Return each entry below exactly. Skip the images.

BEGIN

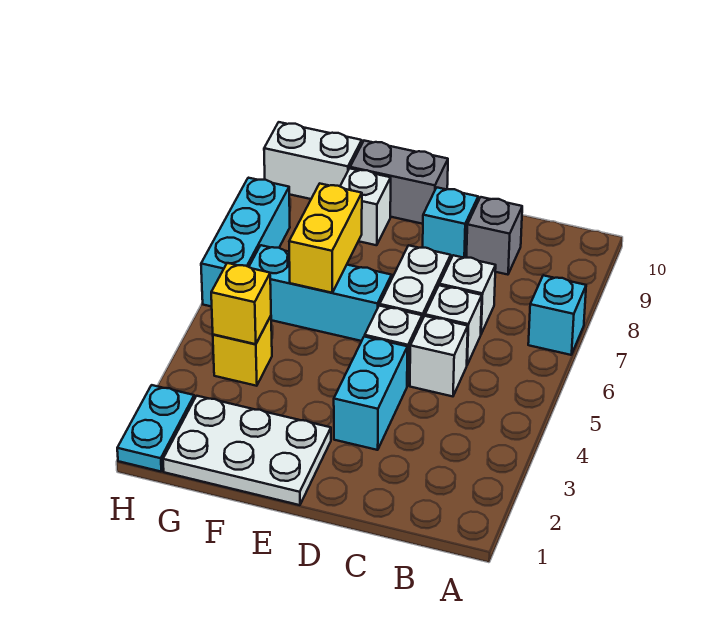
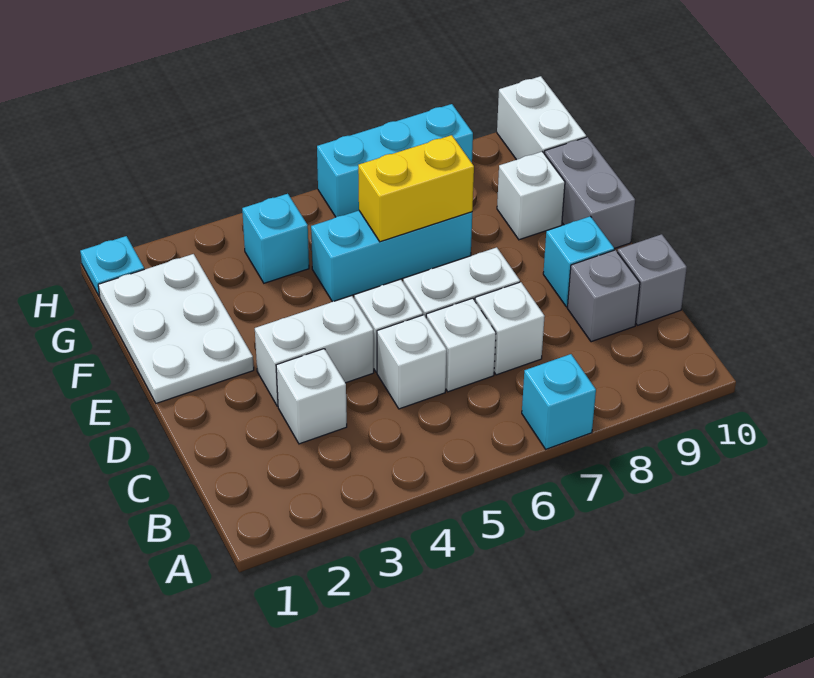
none -> white 1x1 brick [276,349,347,444]
none -> grey 1x1 brick [618,234,687,325]
cyan 1x2 brick [334,336,408,450] -> white 1x2 brick [255,296,374,406]
cyan 1x3 brick [249,245,392,341] -> cyan 1x3 brick turned to [311,211,472,302]
yellow 1x1 brick [213,316,272,386] -> cyan 1x1 brick [242,194,309,283]
yellow 1x1 brick [211,263,271,344] -> none
cyan 1x2 plate [117,385,194,472] -> cyan 1x1 plate [80,236,144,297]

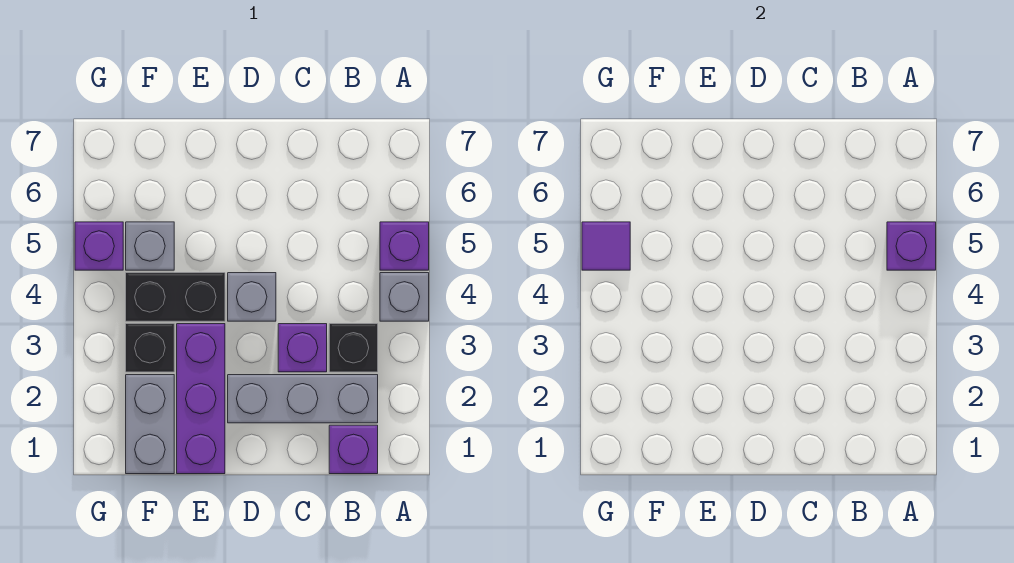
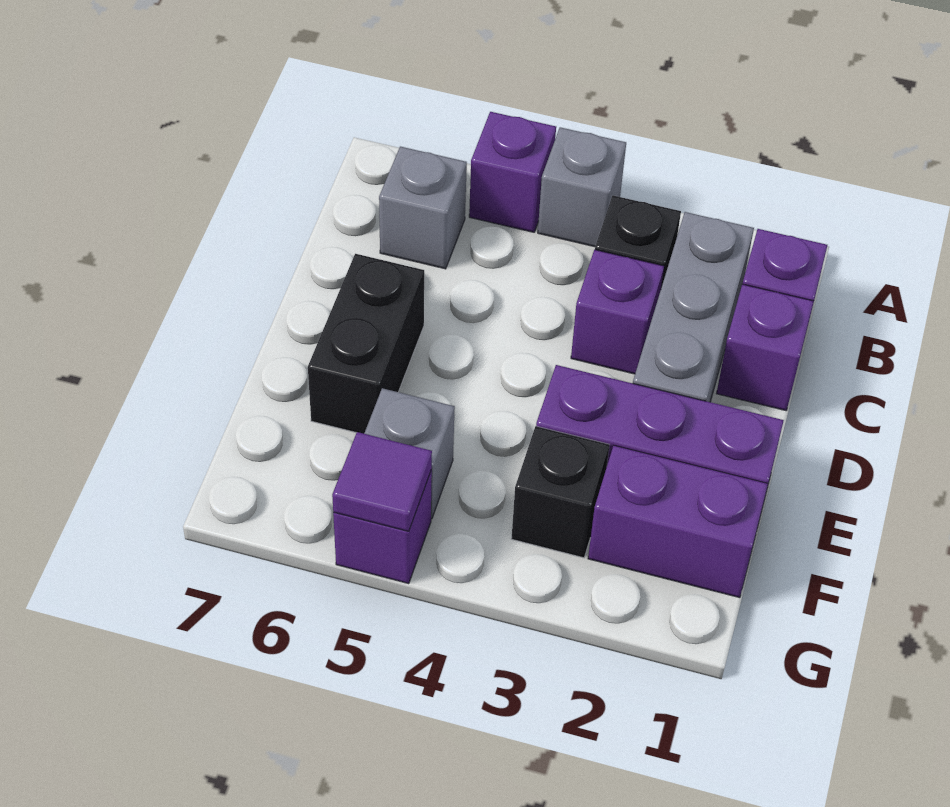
purple 1x1 brick [887,222,936,270] -> purple 1x1 brick moved to [717,284,813,410]
grey 1x1 brick [228,273,276,321] -> grey 1x1 brick moved to [379,147,467,269]
black 1x2 brick [126,273,225,321] -> black 1x2 brick moved to [308,254,424,434]
grey 1x2 brick [126,375,174,474] -> purple 1x2 brick [588,446,768,598]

END

» Result of this task:
none -> white 1x1 brick [276,349,347,444]
none -> grey 1x1 brick [618,234,687,325]
cyan 1x2 brick [334,336,408,450] -> white 1x2 brick [255,296,374,406]
cyan 1x3 brick [249,245,392,341] -> cyan 1x3 brick turned to [311,211,472,302]
yellow 1x1 brick [213,316,272,386] -> cyan 1x1 brick [242,194,309,283]
yellow 1x1 brick [211,263,271,344] -> none
cyan 1x2 plate [117,385,194,472] -> cyan 1x1 plate [80,236,144,297]

purple 1x1 brick [887,222,936,270] -> purple 1x1 brick moved to [717,284,813,410]
grey 1x1 brick [228,273,276,321] -> grey 1x1 brick moved to [379,147,467,269]
black 1x2 brick [126,273,225,321] -> black 1x2 brick moved to [308,254,424,434]
grey 1x2 brick [126,375,174,474] -> purple 1x2 brick [588,446,768,598]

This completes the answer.